Copy the entries word for word. Keep the pictures out.

Object state change records:
◆ ◆ ◆

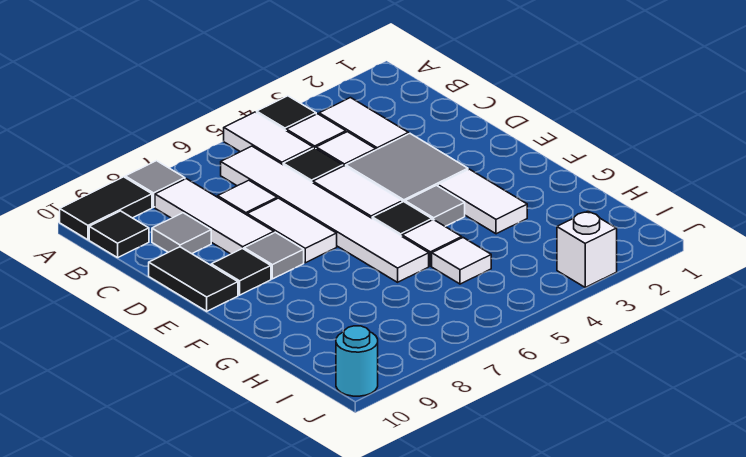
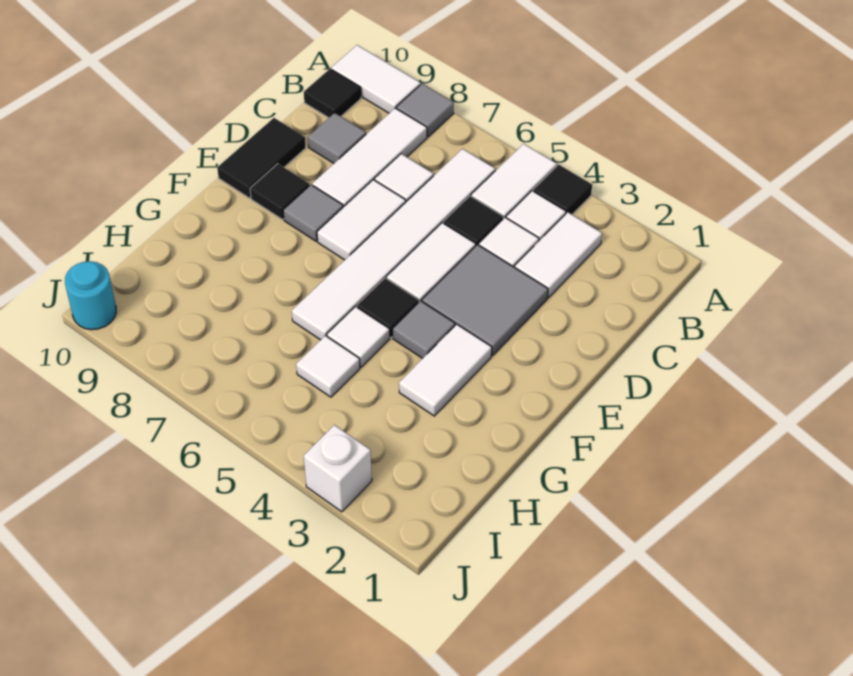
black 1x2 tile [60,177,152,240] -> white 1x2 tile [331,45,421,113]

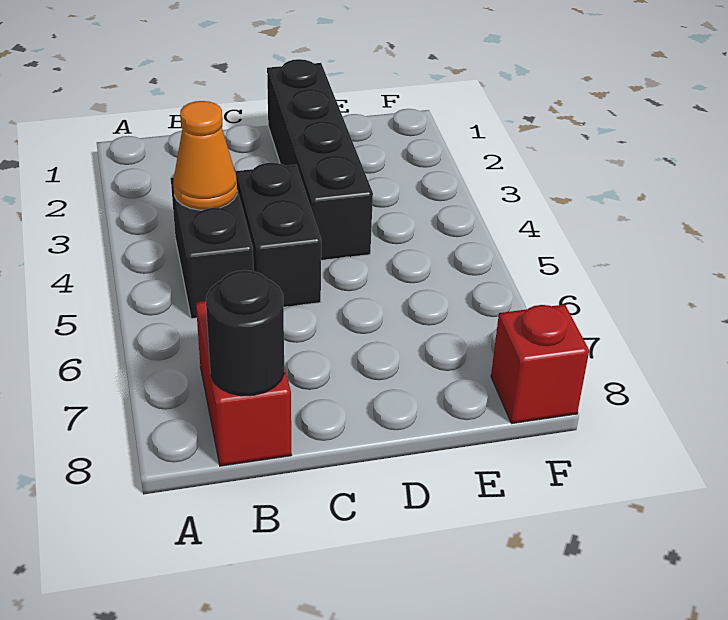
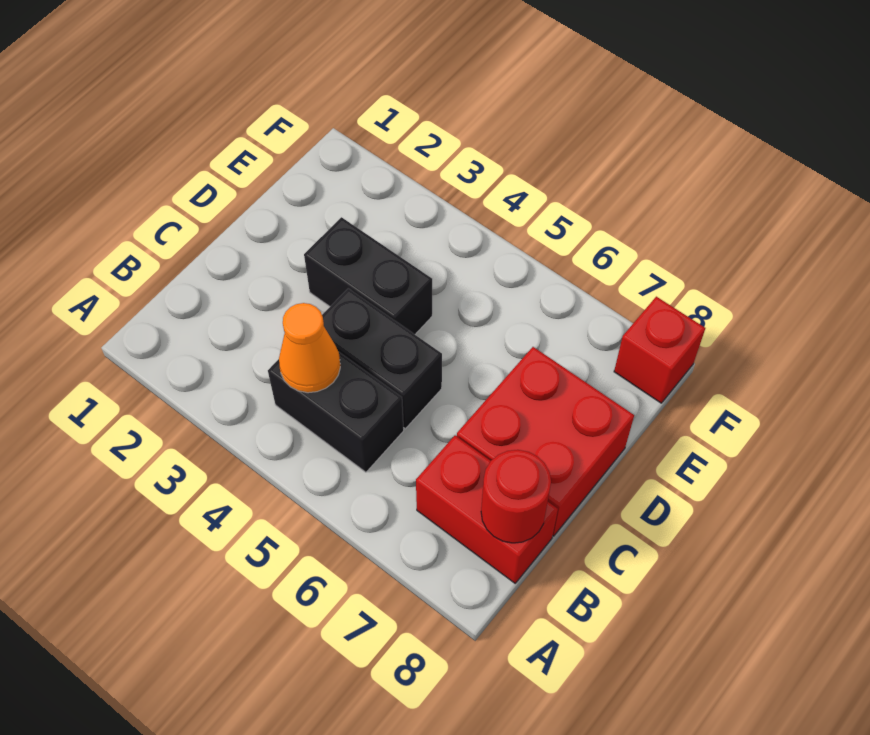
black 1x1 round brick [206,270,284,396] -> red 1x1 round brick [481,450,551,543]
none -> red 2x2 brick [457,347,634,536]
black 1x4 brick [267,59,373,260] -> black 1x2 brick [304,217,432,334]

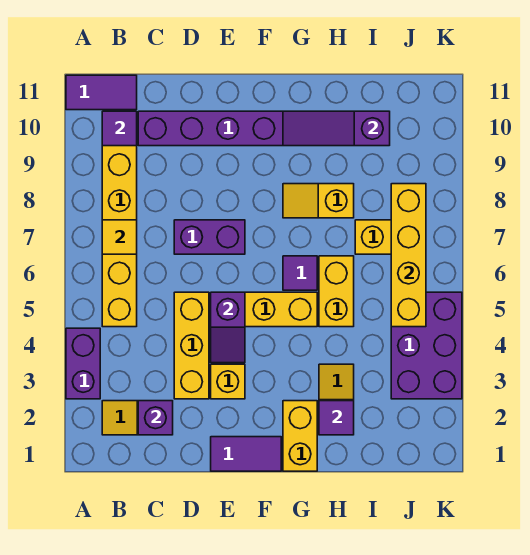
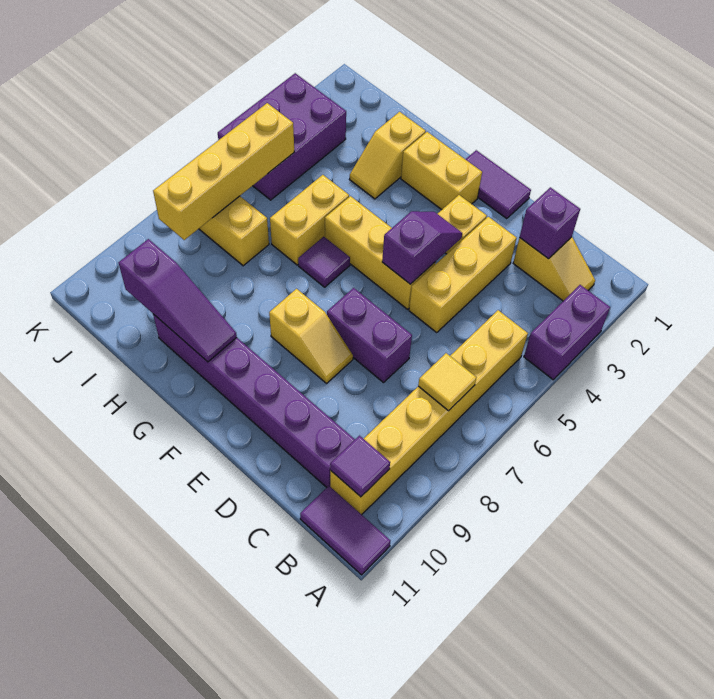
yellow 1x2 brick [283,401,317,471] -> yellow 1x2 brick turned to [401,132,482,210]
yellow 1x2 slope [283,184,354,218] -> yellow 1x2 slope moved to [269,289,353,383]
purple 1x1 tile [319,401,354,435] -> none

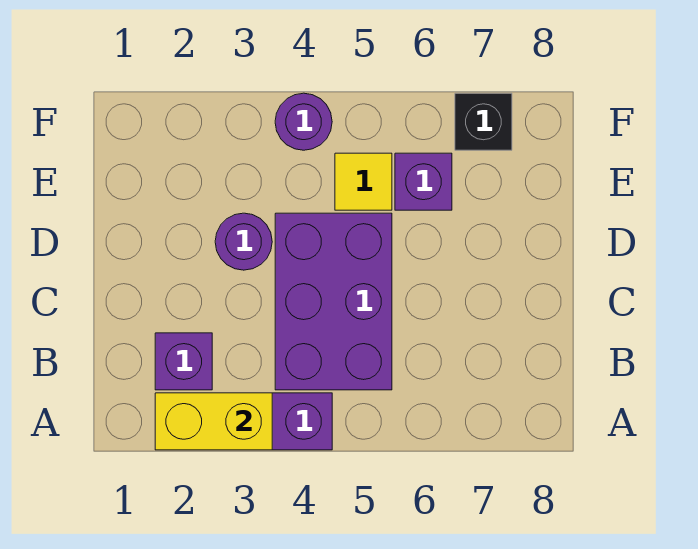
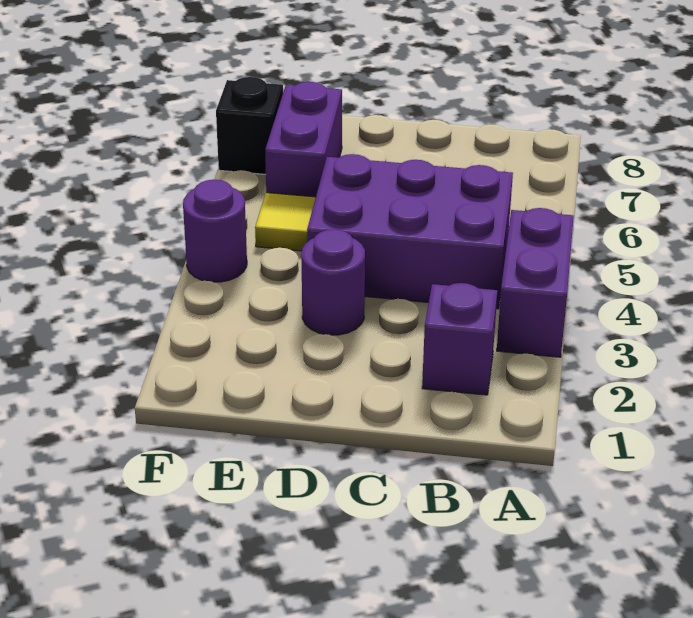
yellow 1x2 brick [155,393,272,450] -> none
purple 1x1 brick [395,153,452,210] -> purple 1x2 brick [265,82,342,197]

◆ ◆ ◆

EXPECTED OUTPUT:
black 1x2 tile [60,177,152,240] -> white 1x2 tile [331,45,421,113]

black 1x1 round brick [206,270,284,396] -> red 1x1 round brick [481,450,551,543]
none -> red 2x2 brick [457,347,634,536]
black 1x4 brick [267,59,373,260] -> black 1x2 brick [304,217,432,334]

yellow 1x2 brick [283,401,317,471] -> yellow 1x2 brick turned to [401,132,482,210]
yellow 1x2 slope [283,184,354,218] -> yellow 1x2 slope moved to [269,289,353,383]
purple 1x1 tile [319,401,354,435] -> none

yellow 1x2 brick [155,393,272,450] -> none
purple 1x1 brick [395,153,452,210] -> purple 1x2 brick [265,82,342,197]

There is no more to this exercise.